Study material:
--

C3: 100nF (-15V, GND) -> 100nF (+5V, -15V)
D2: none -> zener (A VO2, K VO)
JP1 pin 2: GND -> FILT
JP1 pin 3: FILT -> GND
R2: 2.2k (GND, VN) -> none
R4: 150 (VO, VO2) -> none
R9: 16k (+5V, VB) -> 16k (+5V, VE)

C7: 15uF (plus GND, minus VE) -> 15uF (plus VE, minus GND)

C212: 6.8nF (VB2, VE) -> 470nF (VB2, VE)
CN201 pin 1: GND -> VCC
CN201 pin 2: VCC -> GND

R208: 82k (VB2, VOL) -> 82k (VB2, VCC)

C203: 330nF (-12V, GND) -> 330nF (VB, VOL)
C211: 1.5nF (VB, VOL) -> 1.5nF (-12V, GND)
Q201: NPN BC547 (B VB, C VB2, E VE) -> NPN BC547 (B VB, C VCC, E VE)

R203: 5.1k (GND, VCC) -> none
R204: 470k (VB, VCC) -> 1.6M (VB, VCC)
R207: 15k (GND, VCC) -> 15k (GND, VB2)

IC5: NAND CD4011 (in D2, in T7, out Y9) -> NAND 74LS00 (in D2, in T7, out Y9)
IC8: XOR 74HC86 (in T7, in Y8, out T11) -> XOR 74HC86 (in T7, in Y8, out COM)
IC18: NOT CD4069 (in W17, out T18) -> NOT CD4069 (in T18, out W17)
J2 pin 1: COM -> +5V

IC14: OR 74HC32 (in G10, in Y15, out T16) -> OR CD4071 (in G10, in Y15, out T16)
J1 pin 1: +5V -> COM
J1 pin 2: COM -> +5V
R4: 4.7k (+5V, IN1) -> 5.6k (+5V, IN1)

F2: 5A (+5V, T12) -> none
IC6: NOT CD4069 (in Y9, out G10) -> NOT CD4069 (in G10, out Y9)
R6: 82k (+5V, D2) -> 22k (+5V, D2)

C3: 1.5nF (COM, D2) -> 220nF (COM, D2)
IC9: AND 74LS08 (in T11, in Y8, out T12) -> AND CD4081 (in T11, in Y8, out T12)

--

Problem to solve:
Exactly the lines from the one containing "R2: 2.2k (GND, VN) -> none" through the last line of the material above are to be returned, with nothing else.

Output for this exercise:
R2: 2.2k (GND, VN) -> none
R4: 150 (VO, VO2) -> none
R9: 16k (+5V, VB) -> 16k (+5V, VE)

C7: 15uF (plus GND, minus VE) -> 15uF (plus VE, minus GND)

C212: 6.8nF (VB2, VE) -> 470nF (VB2, VE)
CN201 pin 1: GND -> VCC
CN201 pin 2: VCC -> GND

R208: 82k (VB2, VOL) -> 82k (VB2, VCC)

C203: 330nF (-12V, GND) -> 330nF (VB, VOL)
C211: 1.5nF (VB, VOL) -> 1.5nF (-12V, GND)
Q201: NPN BC547 (B VB, C VB2, E VE) -> NPN BC547 (B VB, C VCC, E VE)

R203: 5.1k (GND, VCC) -> none
R204: 470k (VB, VCC) -> 1.6M (VB, VCC)
R207: 15k (GND, VCC) -> 15k (GND, VB2)

IC5: NAND CD4011 (in D2, in T7, out Y9) -> NAND 74LS00 (in D2, in T7, out Y9)
IC8: XOR 74HC86 (in T7, in Y8, out T11) -> XOR 74HC86 (in T7, in Y8, out COM)
IC18: NOT CD4069 (in W17, out T18) -> NOT CD4069 (in T18, out W17)
J2 pin 1: COM -> +5V

IC14: OR 74HC32 (in G10, in Y15, out T16) -> OR CD4071 (in G10, in Y15, out T16)
J1 pin 1: +5V -> COM
J1 pin 2: COM -> +5V
R4: 4.7k (+5V, IN1) -> 5.6k (+5V, IN1)

F2: 5A (+5V, T12) -> none
IC6: NOT CD4069 (in Y9, out G10) -> NOT CD4069 (in G10, out Y9)
R6: 82k (+5V, D2) -> 22k (+5V, D2)

C3: 1.5nF (COM, D2) -> 220nF (COM, D2)
IC9: AND 74LS08 (in T11, in Y8, out T12) -> AND CD4081 (in T11, in Y8, out T12)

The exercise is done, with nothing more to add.